• _ABOUT THIS TASK_: Out of the listing below, copy every line that carries the string "lime".
*** Opening of EXTRACTED MATERIAL ***
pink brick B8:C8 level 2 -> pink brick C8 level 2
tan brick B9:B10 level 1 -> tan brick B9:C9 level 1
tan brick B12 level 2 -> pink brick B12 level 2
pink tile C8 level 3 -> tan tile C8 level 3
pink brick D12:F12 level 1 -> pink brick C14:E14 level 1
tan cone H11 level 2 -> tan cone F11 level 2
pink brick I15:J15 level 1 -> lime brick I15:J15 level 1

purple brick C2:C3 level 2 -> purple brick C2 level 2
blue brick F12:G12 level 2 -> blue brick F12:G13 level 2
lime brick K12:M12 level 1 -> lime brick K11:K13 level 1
*** Close of EXTRACTED MATERIAL ***
*** Opening of EXTRACTED MATERIAL ***
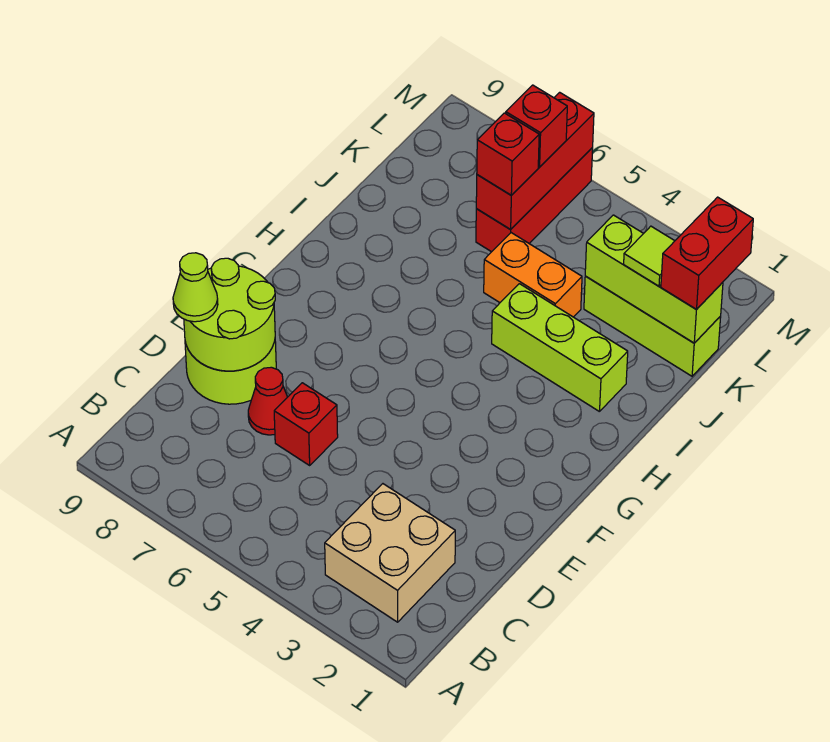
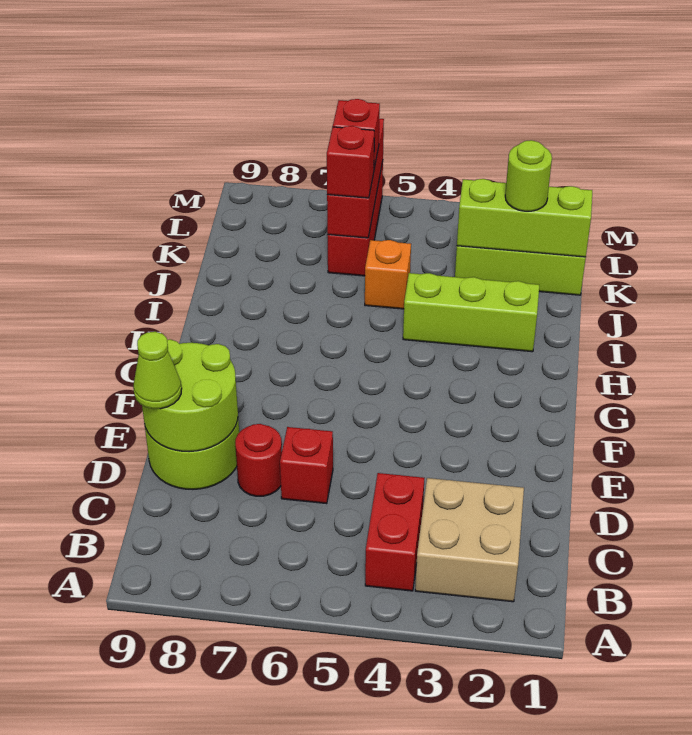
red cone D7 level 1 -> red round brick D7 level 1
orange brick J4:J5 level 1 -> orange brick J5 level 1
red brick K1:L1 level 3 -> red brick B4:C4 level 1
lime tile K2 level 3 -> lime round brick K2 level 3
*** Close of EXTRACTED MATERIAL ***
• _RESULT OF THIS TASK_:
pink brick I15:J15 level 1 -> lime brick I15:J15 level 1
lime brick K12:M12 level 1 -> lime brick K11:K13 level 1
lime tile K2 level 3 -> lime round brick K2 level 3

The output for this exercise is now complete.